▶ _Task requirements_:
The answer should be an exact repeat of the stretch of material below from the line containing "(213, 495) = (124, 359): orange" through the line containing "(640, 207) = (572, 186): white bottle -> none".

▶ _The data_:
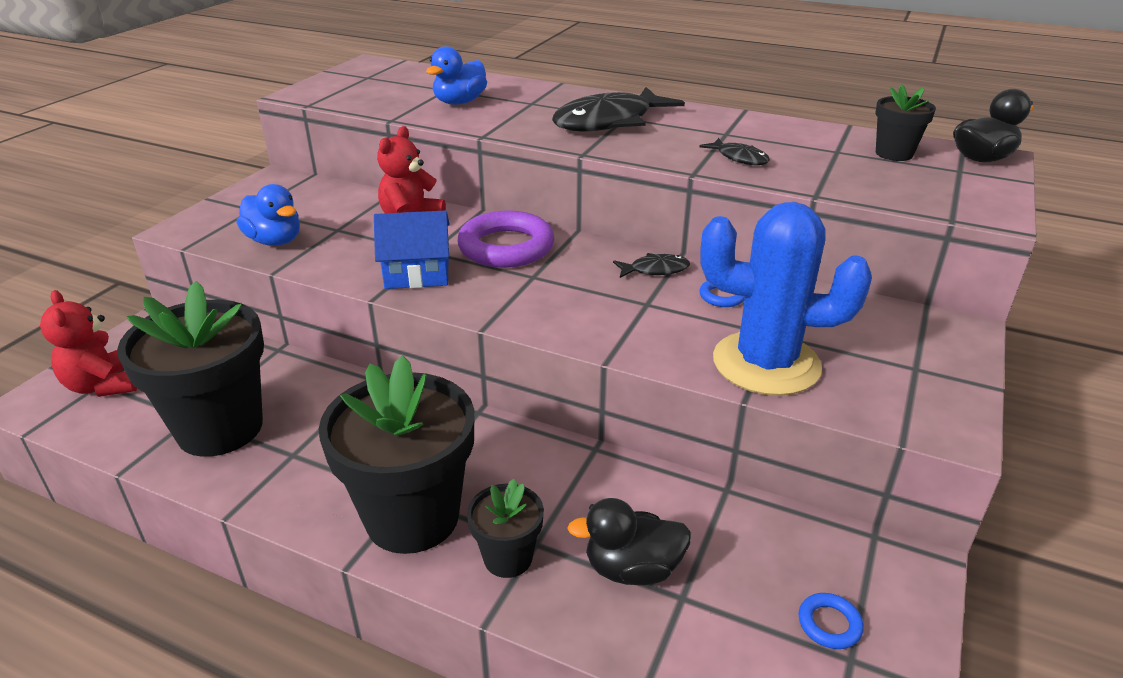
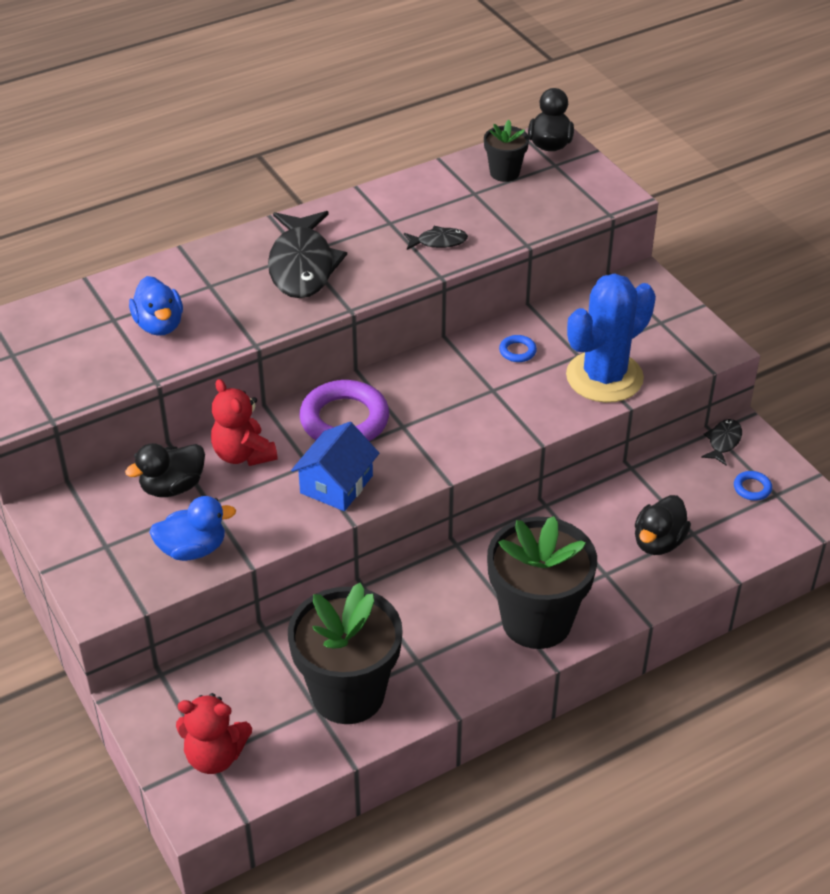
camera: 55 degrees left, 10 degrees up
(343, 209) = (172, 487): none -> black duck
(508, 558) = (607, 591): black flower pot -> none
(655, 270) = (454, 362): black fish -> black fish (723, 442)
---
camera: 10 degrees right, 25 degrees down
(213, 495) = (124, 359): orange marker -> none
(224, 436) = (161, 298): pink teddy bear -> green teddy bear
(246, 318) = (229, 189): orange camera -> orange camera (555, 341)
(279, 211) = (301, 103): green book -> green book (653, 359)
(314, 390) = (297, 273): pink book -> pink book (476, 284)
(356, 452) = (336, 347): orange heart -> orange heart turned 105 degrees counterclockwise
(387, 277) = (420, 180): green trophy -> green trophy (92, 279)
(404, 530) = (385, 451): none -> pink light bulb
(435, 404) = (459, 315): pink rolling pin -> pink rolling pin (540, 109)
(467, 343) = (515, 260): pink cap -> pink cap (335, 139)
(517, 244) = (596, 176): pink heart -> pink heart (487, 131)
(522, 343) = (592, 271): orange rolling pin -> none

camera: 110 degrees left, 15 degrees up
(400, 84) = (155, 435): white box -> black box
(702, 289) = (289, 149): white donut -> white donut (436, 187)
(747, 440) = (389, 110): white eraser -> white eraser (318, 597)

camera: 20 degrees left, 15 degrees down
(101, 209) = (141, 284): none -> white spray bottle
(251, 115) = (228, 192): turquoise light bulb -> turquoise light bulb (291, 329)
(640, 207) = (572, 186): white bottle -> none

▶ _Expected answer_:
(213, 495) = (124, 359): orange marker -> none
(224, 436) = (161, 298): pink teddy bear -> green teddy bear
(246, 318) = (229, 189): orange camera -> orange camera (555, 341)
(279, 211) = (301, 103): green book -> green book (653, 359)
(314, 390) = (297, 273): pink book -> pink book (476, 284)
(356, 452) = (336, 347): orange heart -> orange heart turned 105 degrees counterclockwise
(387, 277) = (420, 180): green trophy -> green trophy (92, 279)
(404, 530) = (385, 451): none -> pink light bulb
(435, 404) = (459, 315): pink rolling pin -> pink rolling pin (540, 109)
(467, 343) = (515, 260): pink cap -> pink cap (335, 139)
(517, 244) = (596, 176): pink heart -> pink heart (487, 131)
(522, 343) = (592, 271): orange rolling pin -> none

camera: 110 degrees left, 15 degrees up
(400, 84) = (155, 435): white box -> black box
(702, 289) = (289, 149): white donut -> white donut (436, 187)
(747, 440) = (389, 110): white eraser -> white eraser (318, 597)

camera: 20 degrees left, 15 degrees down
(101, 209) = (141, 284): none -> white spray bottle
(251, 115) = (228, 192): turquoise light bulb -> turquoise light bulb (291, 329)
(640, 207) = (572, 186): white bottle -> none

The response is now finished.